(To do): Leave out the lines before the one with "The citron (jaune)"; output that line and all remaining lines of the records exactly.
Available data below:
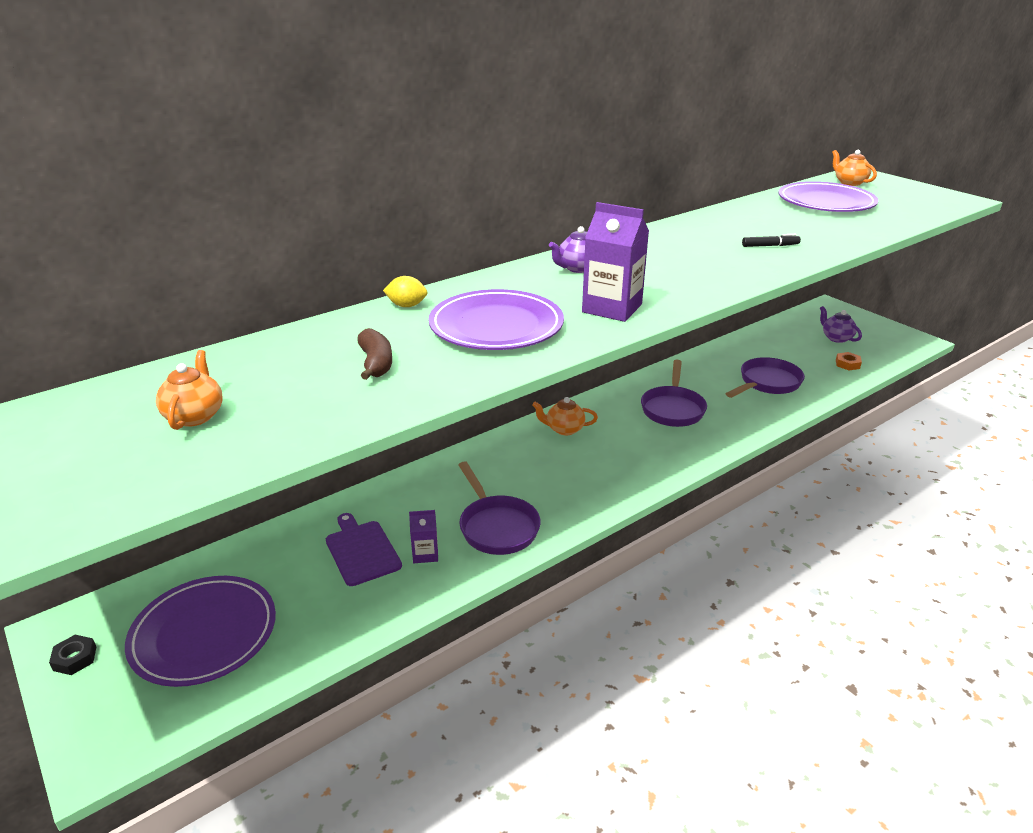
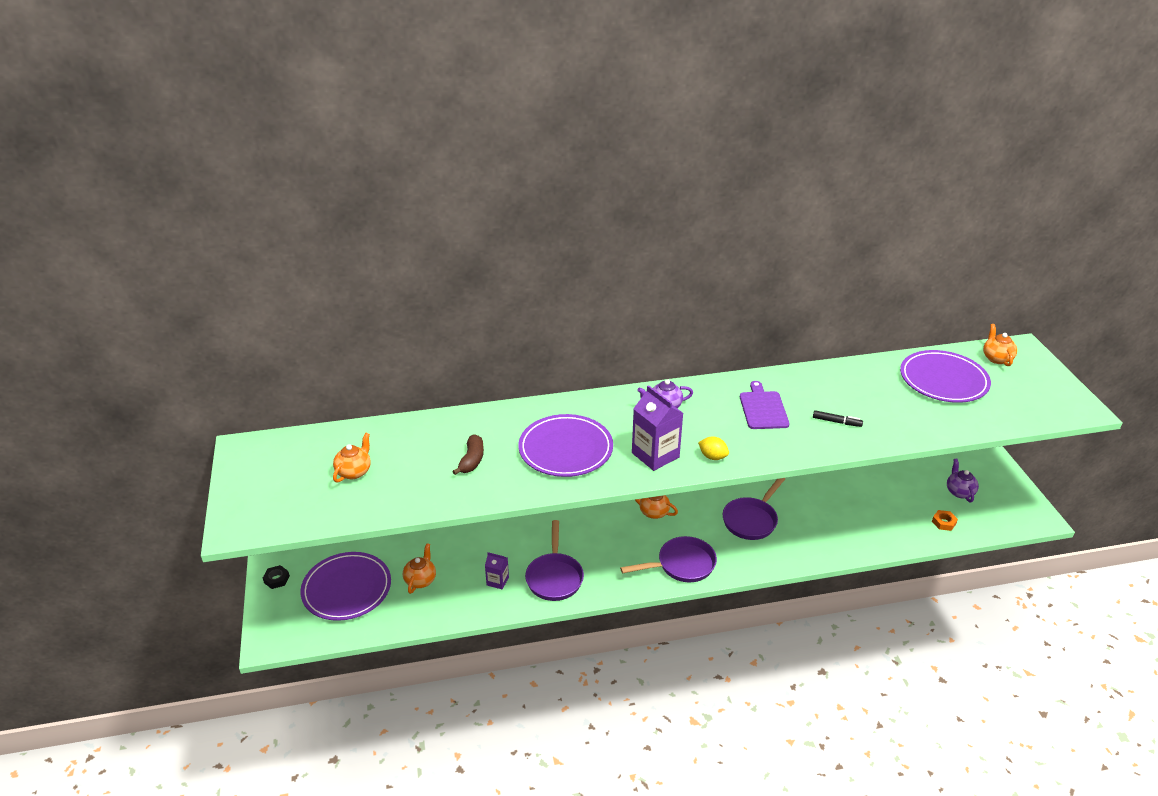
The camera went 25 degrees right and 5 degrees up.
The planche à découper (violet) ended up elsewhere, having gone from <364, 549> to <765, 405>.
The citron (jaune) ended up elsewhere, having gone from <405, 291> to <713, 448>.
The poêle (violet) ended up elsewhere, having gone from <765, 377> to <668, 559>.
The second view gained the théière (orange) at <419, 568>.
End of Available data.
(Solution for this exercise):
The citron (jaune) ended up elsewhere, having gone from <405, 291> to <713, 448>.
The poêle (violet) ended up elsewhere, having gone from <765, 377> to <668, 559>.
The second view gained the théière (orange) at <419, 568>.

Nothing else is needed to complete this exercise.